Recorded data:
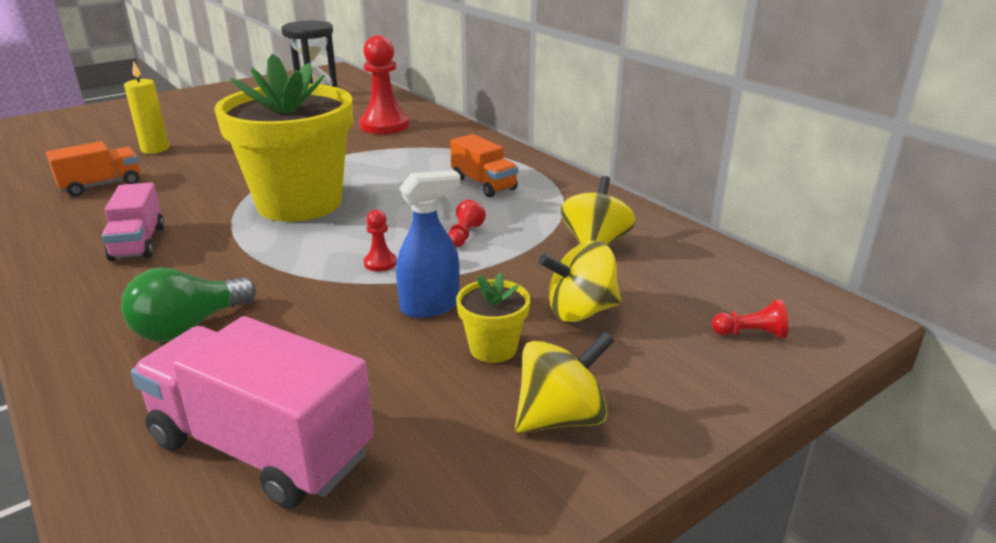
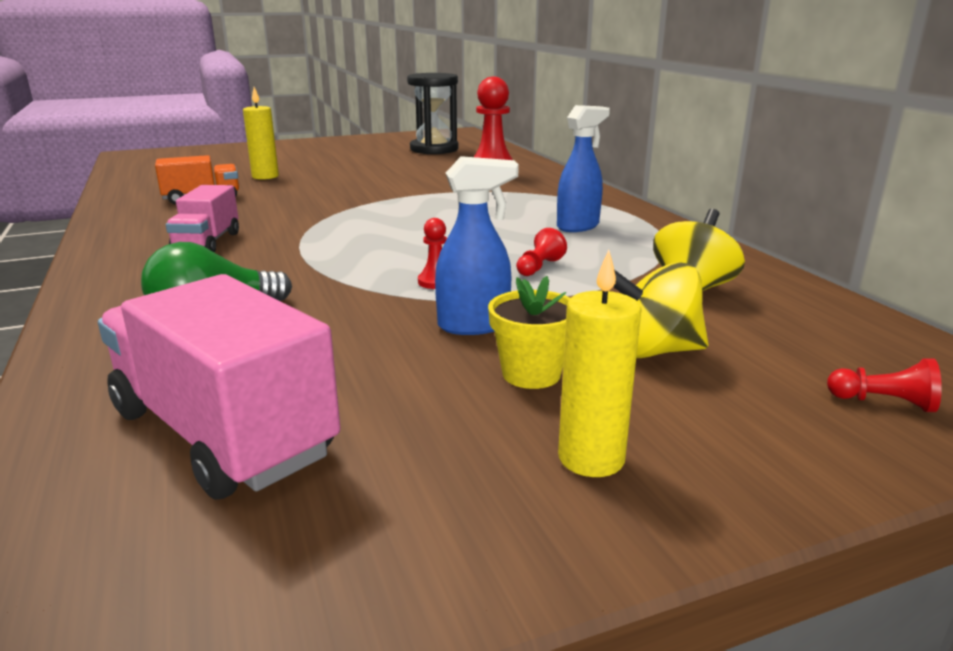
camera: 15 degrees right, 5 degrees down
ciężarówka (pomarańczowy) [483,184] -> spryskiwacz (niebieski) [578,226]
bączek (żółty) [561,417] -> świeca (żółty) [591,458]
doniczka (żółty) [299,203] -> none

Your objective: Nothing but the lines holding the word "żółty" should be returned from the listing above.

Problem solution:
bączek (żółty) [561,417] -> świeca (żółty) [591,458]
doniczka (żółty) [299,203] -> none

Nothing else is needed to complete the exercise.